_Extracted material_
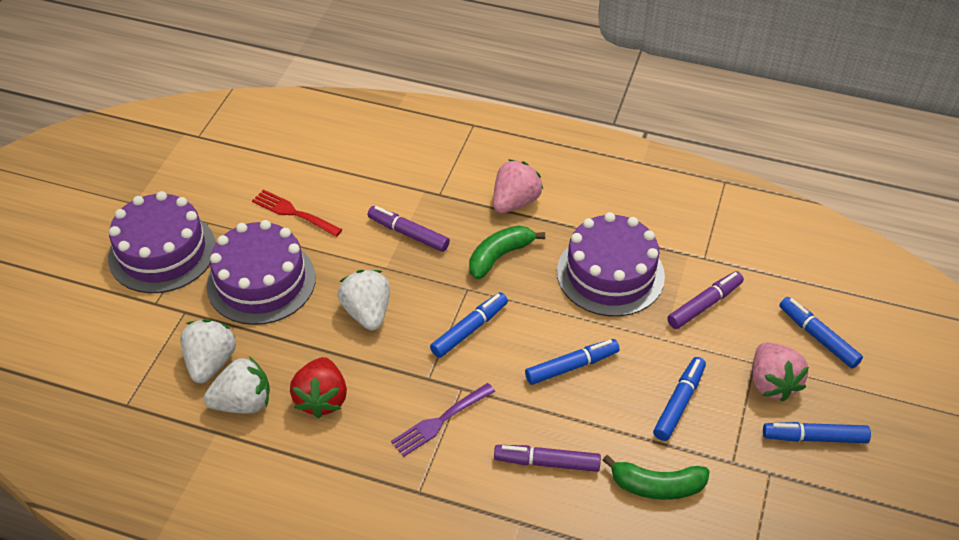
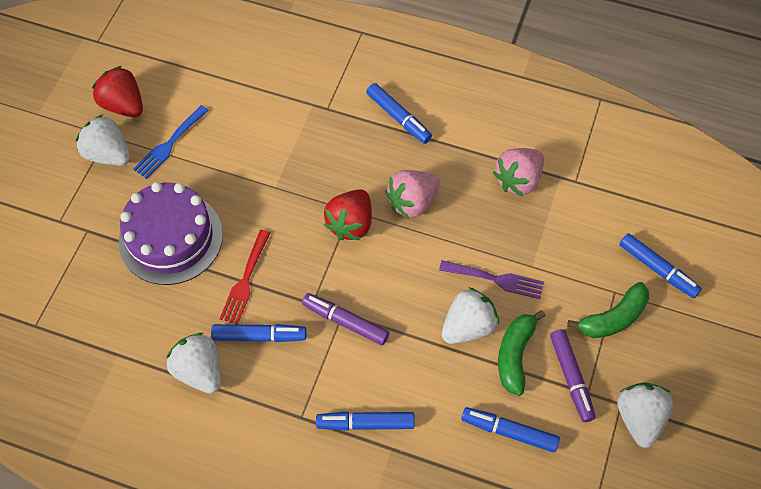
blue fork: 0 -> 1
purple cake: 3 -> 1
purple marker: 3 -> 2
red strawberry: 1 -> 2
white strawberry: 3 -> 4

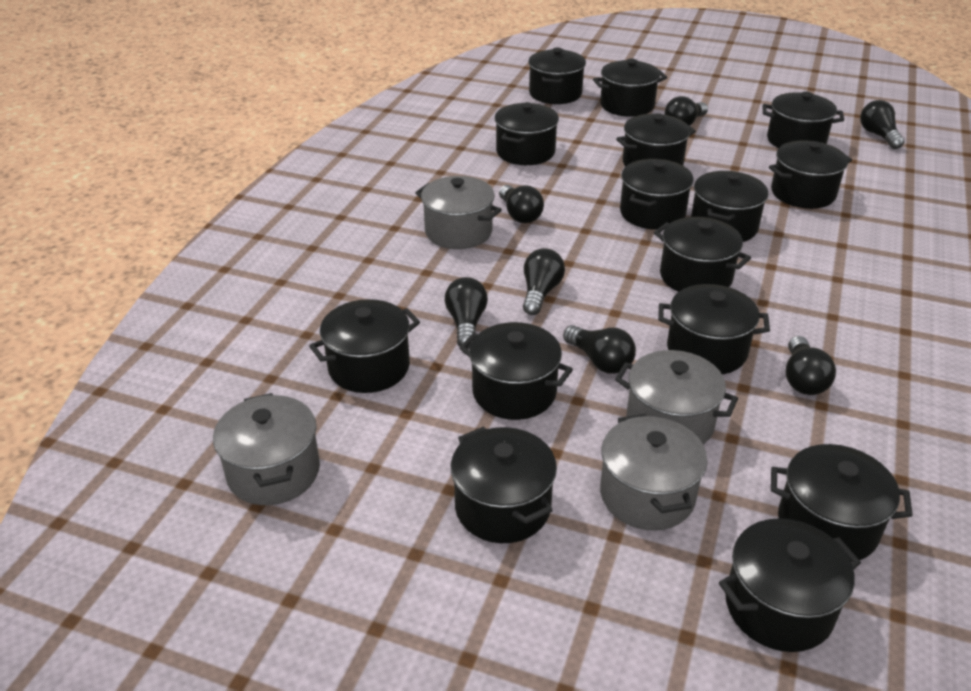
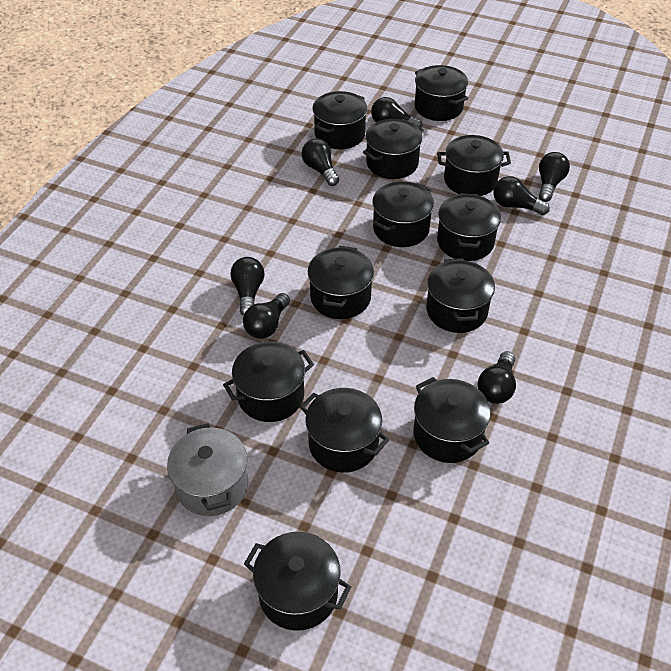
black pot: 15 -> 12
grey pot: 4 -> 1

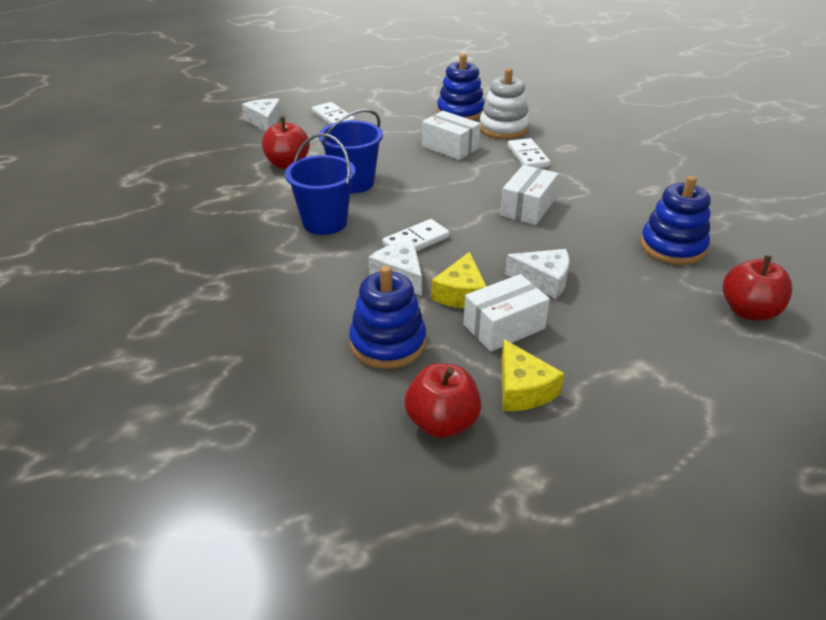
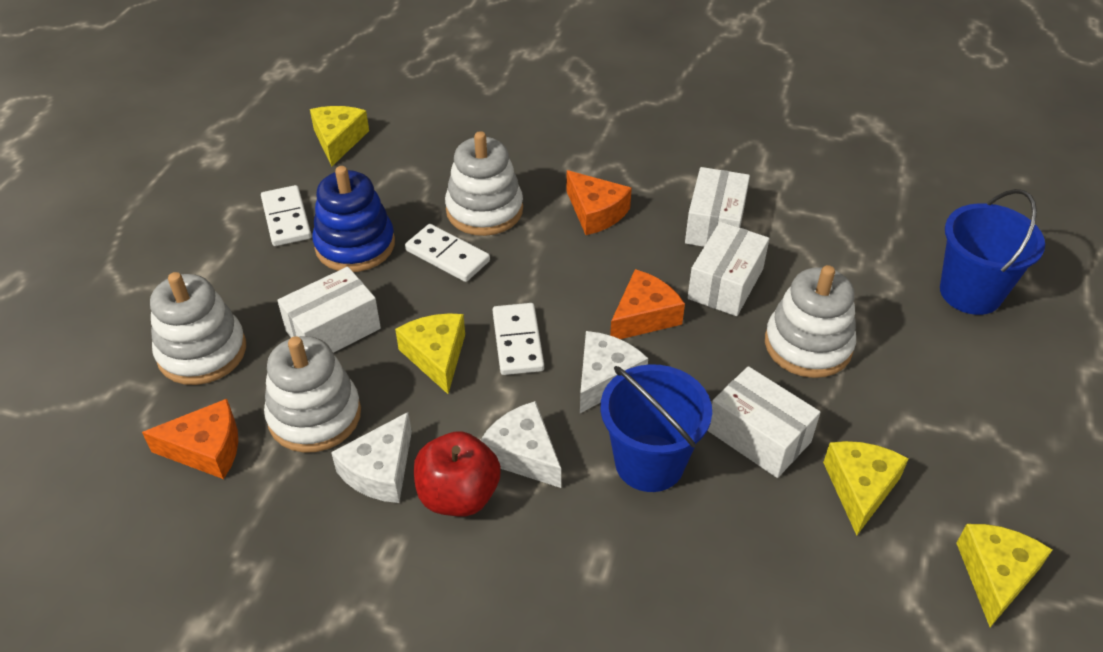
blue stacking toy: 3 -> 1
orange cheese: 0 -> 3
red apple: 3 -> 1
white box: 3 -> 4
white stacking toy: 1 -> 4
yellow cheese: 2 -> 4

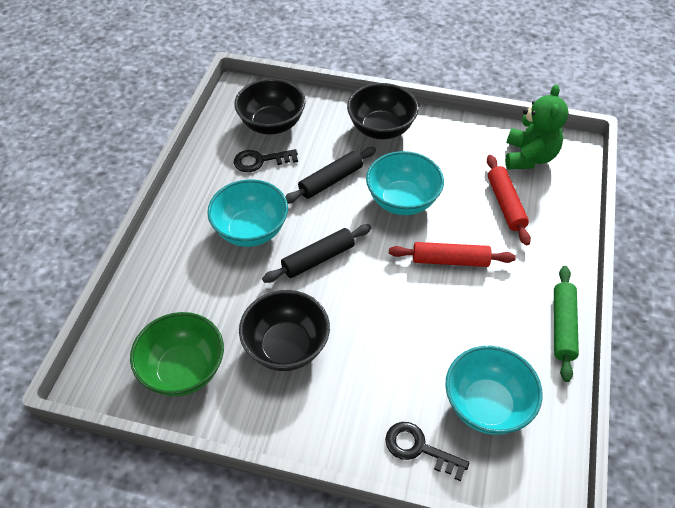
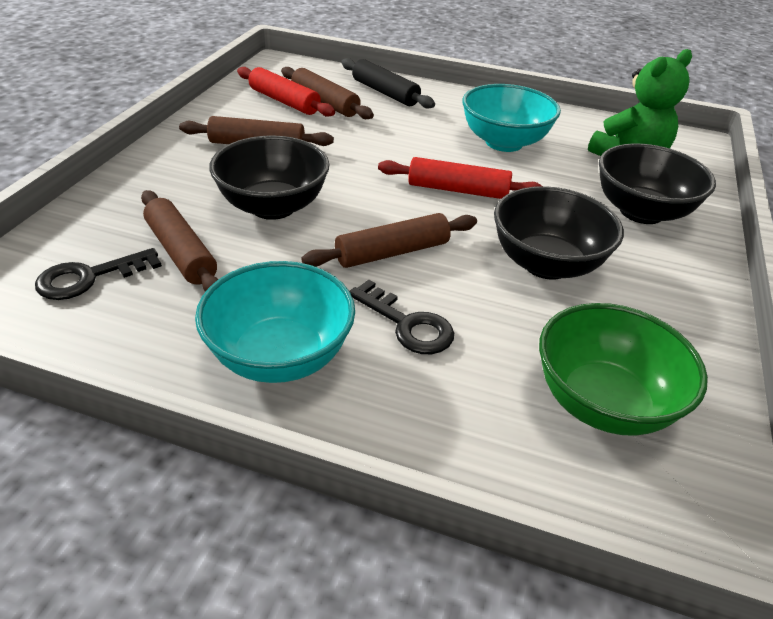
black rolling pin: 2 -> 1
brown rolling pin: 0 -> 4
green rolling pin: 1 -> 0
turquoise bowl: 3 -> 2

_About this task_
Retype the lines starting with the one that holds "yellow cheese: 2 -> 4" and ending with the last line of the data above, both included; skip the pictures.

_Answer section_
yellow cheese: 2 -> 4

black rolling pin: 2 -> 1
brown rolling pin: 0 -> 4
green rolling pin: 1 -> 0
turquoise bowl: 3 -> 2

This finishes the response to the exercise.